From the first line to the last, give the records again exactly and skip the pictures.

▶ [DATASET RECORDS]
● ● ● ●
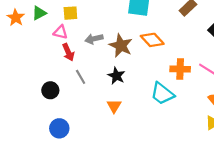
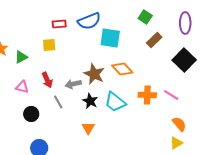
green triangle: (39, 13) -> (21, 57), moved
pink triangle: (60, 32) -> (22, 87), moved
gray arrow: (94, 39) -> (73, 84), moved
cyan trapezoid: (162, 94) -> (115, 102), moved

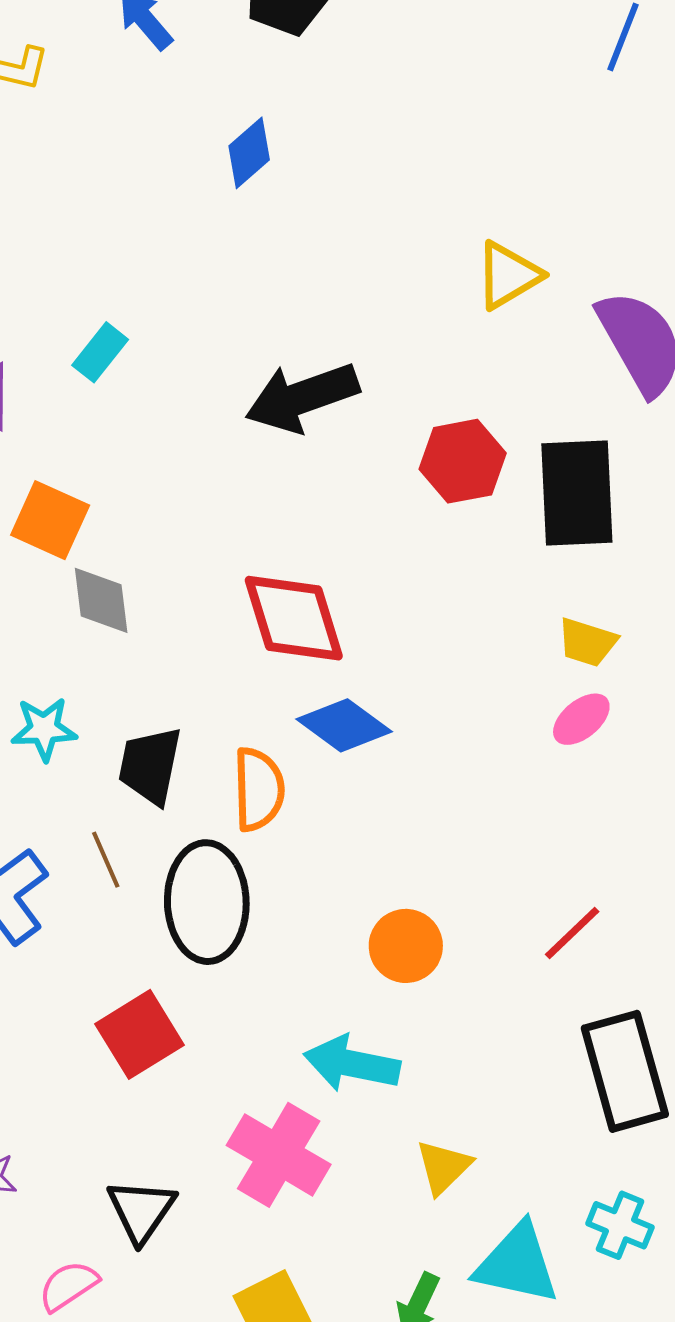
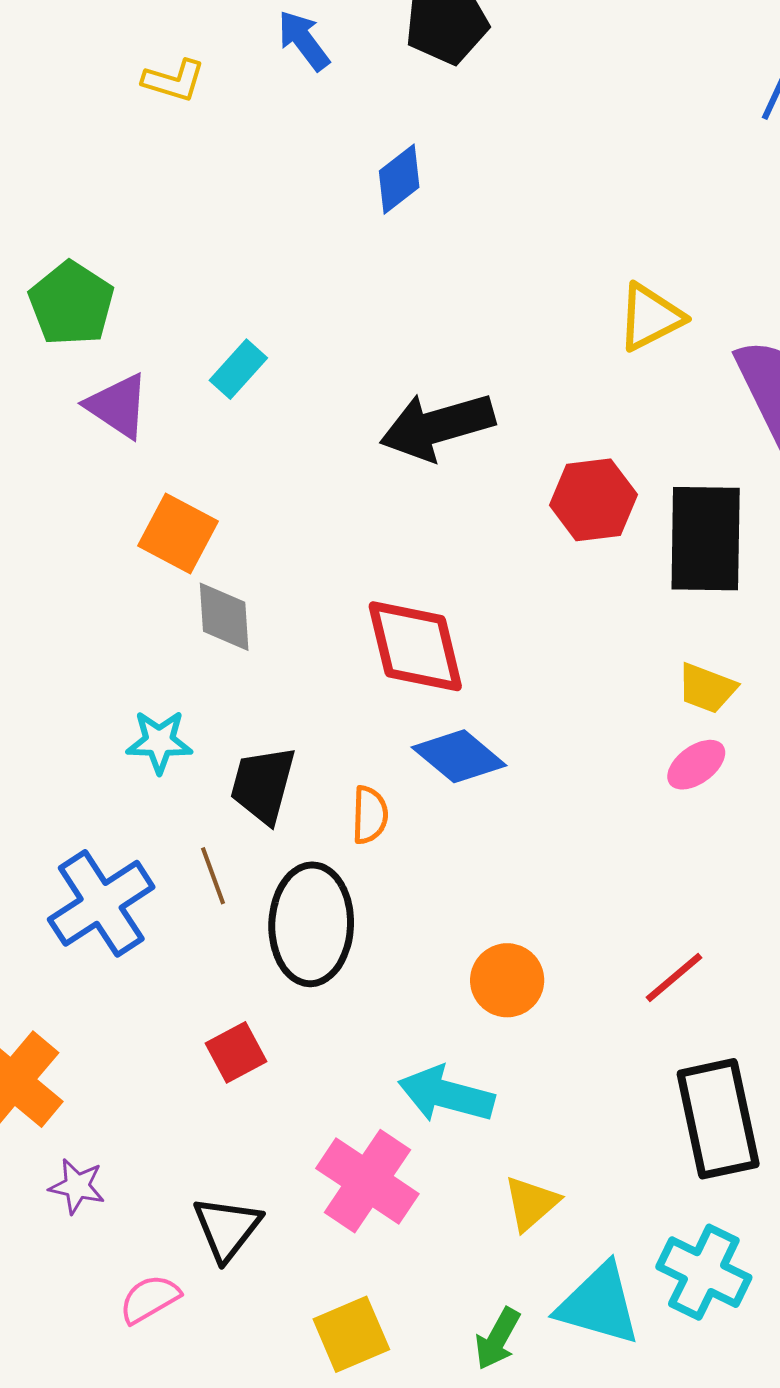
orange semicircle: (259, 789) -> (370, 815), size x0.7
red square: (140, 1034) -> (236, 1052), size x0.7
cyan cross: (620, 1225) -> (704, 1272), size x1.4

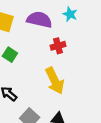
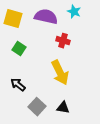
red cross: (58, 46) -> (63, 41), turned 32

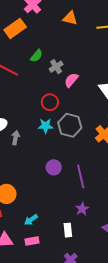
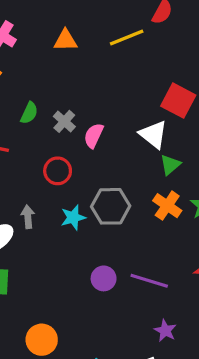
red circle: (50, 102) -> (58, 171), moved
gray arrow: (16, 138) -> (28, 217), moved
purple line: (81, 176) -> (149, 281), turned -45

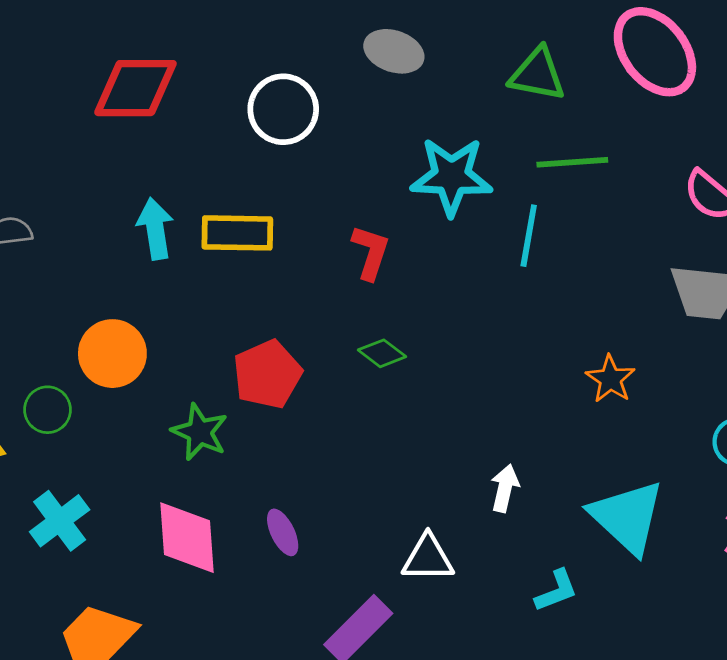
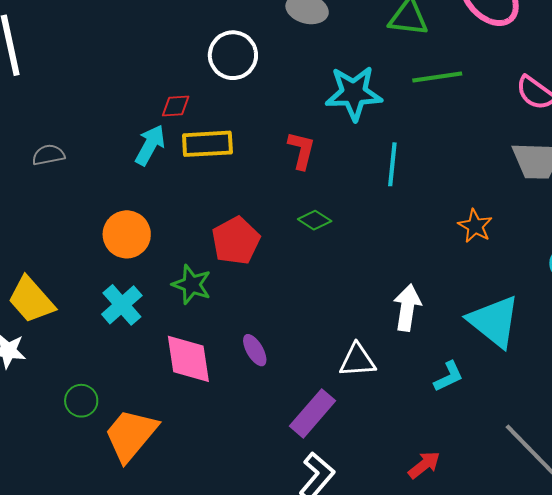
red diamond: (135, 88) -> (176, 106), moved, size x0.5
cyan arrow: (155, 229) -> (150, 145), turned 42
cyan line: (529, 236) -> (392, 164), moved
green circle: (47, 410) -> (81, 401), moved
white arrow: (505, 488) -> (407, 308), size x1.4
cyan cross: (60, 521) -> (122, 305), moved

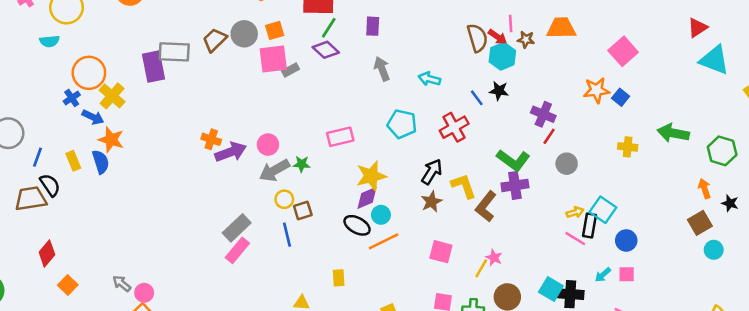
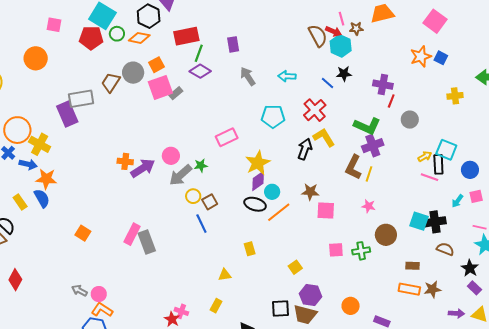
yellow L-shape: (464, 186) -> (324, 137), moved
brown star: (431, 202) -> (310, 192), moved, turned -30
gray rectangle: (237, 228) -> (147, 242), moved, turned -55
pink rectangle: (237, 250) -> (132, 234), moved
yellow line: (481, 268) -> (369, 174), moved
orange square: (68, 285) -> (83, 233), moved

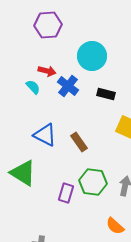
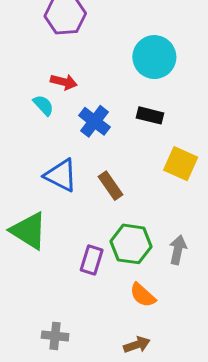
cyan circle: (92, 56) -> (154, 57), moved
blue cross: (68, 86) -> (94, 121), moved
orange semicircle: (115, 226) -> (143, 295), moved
● ● ● ●
▶ [SOLUTION TO THIS EXERCISE]
green triangle: (39, 13) -> (21, 57), moved
pink triangle: (60, 32) -> (22, 87), moved
gray arrow: (94, 39) -> (73, 84), moved
cyan trapezoid: (162, 94) -> (115, 102), moved

orange semicircle: (259, 789) -> (370, 815), size x0.7
red square: (140, 1034) -> (236, 1052), size x0.7
cyan cross: (620, 1225) -> (704, 1272), size x1.4

red cross: (58, 46) -> (63, 41), turned 32

red circle: (50, 102) -> (58, 171), moved
gray arrow: (16, 138) -> (28, 217), moved
purple line: (81, 176) -> (149, 281), turned -45

red diamond: (135, 88) -> (176, 106), moved, size x0.5
cyan arrow: (155, 229) -> (150, 145), turned 42
cyan line: (529, 236) -> (392, 164), moved
green circle: (47, 410) -> (81, 401), moved
white arrow: (505, 488) -> (407, 308), size x1.4
cyan cross: (60, 521) -> (122, 305), moved

yellow L-shape: (464, 186) -> (324, 137), moved
brown star: (431, 202) -> (310, 192), moved, turned -30
gray rectangle: (237, 228) -> (147, 242), moved, turned -55
pink rectangle: (237, 250) -> (132, 234), moved
yellow line: (481, 268) -> (369, 174), moved
orange square: (68, 285) -> (83, 233), moved

cyan circle: (92, 56) -> (154, 57), moved
blue cross: (68, 86) -> (94, 121), moved
orange semicircle: (115, 226) -> (143, 295), moved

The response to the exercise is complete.